Set down every record below exactly as it stands, with the pictures omitted.

- Exercise inputs
□ □ □ □ □ □ □

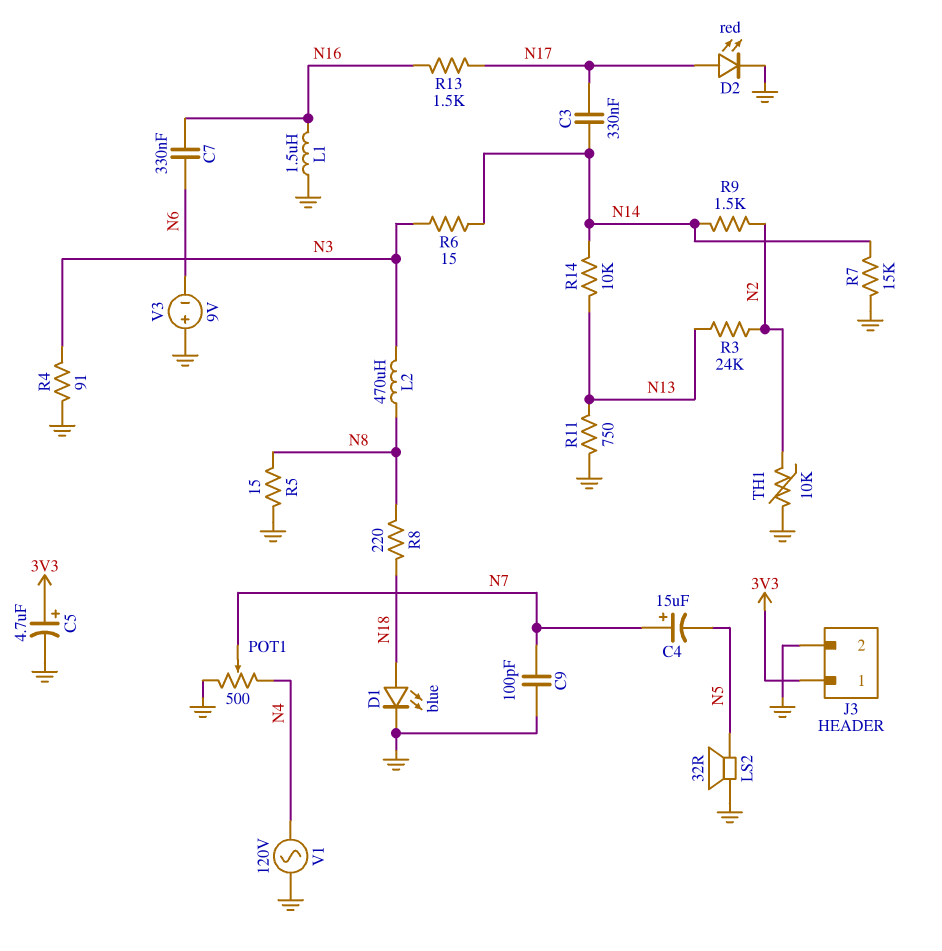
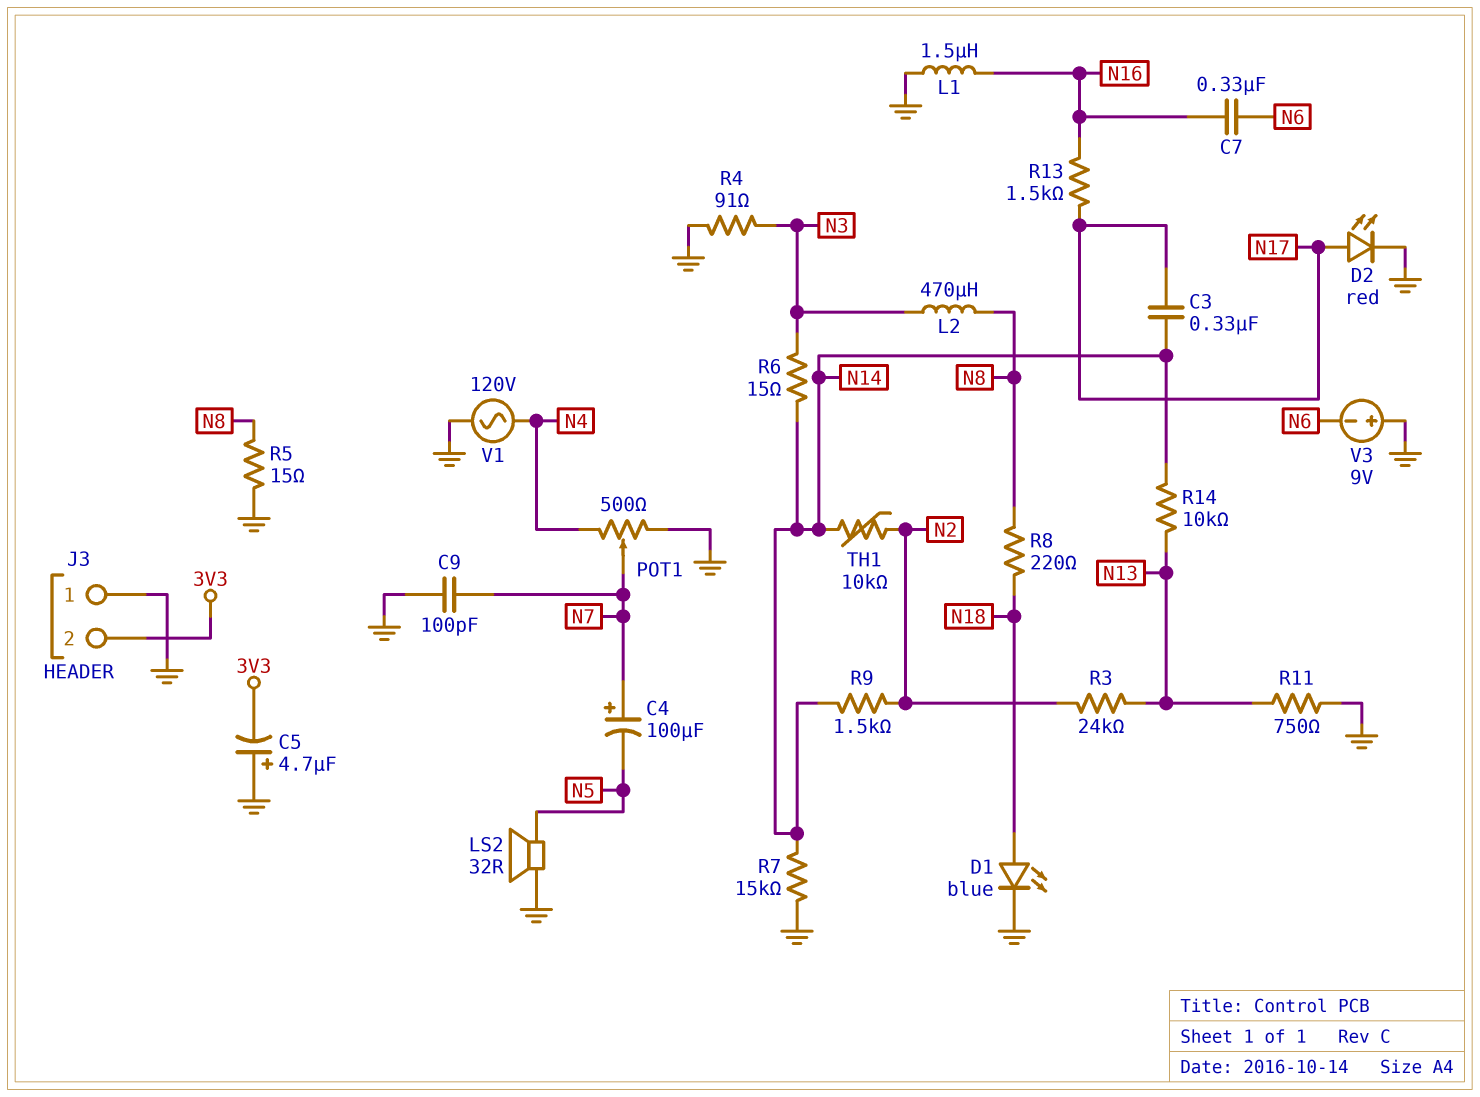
C4: 15uF (plus N7, minus N5) -> 100uF (plus N7, minus N5)
C5: 4.7uF (plus 3V3, minus GND) -> 4.7uF (plus GND, minus 3V3)
J3 pin 1: 3V3 -> GND
J3 pin 2: GND -> 3V3
TH1: 10k (GND, N2) -> 10k (N2, N14)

□ □ □ □ □ □ □

- Written answer
C4: 15uF (plus N7, minus N5) -> 100uF (plus N7, minus N5)
C5: 4.7uF (plus 3V3, minus GND) -> 4.7uF (plus GND, minus 3V3)
J3 pin 1: 3V3 -> GND
J3 pin 2: GND -> 3V3
TH1: 10k (GND, N2) -> 10k (N2, N14)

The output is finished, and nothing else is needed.